-- start --
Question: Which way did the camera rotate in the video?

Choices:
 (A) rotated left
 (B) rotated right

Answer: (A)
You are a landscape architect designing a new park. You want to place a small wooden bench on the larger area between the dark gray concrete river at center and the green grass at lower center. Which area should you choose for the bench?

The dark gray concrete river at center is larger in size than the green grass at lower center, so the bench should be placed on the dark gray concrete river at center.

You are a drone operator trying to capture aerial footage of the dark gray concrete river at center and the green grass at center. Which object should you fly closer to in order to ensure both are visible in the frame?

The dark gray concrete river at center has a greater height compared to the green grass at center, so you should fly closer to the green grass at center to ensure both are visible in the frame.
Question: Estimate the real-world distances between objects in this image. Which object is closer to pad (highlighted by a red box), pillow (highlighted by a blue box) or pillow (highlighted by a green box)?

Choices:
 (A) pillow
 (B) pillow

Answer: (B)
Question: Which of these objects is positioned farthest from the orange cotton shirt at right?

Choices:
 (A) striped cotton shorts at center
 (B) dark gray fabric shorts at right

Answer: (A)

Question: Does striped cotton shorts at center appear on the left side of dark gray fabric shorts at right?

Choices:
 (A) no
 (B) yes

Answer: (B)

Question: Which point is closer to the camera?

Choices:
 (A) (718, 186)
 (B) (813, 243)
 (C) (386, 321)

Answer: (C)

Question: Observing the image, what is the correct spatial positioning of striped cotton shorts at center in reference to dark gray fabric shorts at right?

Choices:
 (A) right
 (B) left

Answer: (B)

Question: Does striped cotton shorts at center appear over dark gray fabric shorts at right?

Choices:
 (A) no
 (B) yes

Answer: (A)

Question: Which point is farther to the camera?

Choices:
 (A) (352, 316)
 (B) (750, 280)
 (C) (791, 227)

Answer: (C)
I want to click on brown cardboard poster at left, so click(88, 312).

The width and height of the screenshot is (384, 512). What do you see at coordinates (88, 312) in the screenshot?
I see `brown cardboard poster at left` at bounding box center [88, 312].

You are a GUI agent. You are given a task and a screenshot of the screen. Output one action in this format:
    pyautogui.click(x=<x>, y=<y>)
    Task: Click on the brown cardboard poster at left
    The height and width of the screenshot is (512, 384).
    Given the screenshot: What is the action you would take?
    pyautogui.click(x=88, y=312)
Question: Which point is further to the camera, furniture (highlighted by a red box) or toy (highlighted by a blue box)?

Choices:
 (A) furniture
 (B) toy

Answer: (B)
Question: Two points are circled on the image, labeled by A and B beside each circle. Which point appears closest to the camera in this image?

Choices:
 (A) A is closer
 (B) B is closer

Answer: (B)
-- end --
*Job*.
Locate every line in the items above that contains the word "brown" and copy each of those lines.

*Exercise output*.
I want to click on brown cardboard poster at left, so click(88, 312).
I see `brown cardboard poster at left` at bounding box center [88, 312].
    Task: Click on the brown cardboard poster at left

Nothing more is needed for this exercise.